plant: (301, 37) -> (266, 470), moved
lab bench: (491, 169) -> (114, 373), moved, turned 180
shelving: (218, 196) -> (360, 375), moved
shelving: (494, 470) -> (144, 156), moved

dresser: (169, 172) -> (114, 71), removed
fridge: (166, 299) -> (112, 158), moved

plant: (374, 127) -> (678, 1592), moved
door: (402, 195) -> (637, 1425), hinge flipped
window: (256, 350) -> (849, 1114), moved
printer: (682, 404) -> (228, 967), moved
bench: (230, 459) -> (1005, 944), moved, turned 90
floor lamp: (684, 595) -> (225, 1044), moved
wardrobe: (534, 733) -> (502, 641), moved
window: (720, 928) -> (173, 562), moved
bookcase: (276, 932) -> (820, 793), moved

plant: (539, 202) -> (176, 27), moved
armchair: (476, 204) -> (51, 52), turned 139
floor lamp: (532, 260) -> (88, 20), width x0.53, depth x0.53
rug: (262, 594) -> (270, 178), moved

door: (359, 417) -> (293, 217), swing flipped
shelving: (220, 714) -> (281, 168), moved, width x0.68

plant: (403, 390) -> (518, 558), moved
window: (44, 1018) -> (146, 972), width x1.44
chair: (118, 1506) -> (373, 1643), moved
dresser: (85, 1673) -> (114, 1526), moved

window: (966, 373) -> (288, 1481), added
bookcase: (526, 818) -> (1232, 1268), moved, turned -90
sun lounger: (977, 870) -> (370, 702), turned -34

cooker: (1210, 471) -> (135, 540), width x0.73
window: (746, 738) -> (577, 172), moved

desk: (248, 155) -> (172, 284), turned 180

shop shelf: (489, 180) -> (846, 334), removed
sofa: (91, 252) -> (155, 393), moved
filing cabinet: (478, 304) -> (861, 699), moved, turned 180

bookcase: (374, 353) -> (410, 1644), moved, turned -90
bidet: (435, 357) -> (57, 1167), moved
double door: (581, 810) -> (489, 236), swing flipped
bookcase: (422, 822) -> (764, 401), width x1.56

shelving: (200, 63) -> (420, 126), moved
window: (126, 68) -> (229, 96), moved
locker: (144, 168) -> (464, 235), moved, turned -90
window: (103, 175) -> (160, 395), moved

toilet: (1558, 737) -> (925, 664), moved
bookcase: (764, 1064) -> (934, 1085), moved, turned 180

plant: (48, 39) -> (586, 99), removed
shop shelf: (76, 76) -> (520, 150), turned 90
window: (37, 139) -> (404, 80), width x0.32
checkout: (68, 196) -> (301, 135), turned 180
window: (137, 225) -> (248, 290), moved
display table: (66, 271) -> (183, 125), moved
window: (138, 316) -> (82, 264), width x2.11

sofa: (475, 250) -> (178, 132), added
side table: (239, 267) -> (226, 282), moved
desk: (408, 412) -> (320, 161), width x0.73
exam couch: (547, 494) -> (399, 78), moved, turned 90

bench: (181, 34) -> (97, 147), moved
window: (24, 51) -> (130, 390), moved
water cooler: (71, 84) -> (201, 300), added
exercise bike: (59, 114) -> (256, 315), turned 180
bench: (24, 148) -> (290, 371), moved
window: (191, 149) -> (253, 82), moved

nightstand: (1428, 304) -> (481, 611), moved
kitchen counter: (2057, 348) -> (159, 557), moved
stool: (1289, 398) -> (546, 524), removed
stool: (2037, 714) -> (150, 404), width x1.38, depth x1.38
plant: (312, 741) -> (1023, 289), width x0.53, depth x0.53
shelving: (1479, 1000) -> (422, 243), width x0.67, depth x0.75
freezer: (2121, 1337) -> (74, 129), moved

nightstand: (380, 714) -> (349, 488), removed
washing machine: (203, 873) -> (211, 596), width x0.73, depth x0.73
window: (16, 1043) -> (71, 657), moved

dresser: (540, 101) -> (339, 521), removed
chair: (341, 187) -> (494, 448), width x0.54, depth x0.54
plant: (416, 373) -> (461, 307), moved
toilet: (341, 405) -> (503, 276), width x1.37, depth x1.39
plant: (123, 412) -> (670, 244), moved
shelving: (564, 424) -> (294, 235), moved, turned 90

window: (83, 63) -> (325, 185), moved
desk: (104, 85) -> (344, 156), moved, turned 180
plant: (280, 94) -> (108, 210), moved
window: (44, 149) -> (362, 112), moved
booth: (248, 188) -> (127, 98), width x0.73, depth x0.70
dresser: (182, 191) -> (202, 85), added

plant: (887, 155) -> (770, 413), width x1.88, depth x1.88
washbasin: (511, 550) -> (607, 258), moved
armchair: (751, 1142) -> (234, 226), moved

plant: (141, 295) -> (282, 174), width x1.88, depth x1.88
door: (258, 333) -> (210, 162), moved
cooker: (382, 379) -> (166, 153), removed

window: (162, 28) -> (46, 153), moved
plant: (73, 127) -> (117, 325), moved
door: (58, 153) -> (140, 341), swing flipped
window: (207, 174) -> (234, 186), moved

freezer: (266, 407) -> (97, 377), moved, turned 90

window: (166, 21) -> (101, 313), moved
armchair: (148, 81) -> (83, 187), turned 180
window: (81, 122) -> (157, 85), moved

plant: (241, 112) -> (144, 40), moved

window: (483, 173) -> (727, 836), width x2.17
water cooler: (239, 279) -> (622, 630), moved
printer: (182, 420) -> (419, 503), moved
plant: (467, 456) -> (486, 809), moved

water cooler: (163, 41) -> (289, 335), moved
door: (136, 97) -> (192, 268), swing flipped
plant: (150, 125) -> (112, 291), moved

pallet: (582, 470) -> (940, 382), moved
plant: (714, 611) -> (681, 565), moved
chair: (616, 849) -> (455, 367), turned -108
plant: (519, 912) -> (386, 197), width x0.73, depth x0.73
────────
** Exercise goal **
Return all lines of the data in which the string "bookcase" appears.

** Response area **
bookcase: (276, 932) -> (820, 793), moved
bookcase: (526, 818) -> (1232, 1268), moved, turned -90
bookcase: (374, 353) -> (410, 1644), moved, turned -90
bookcase: (422, 822) -> (764, 401), width x1.56
bookcase: (764, 1064) -> (934, 1085), moved, turned 180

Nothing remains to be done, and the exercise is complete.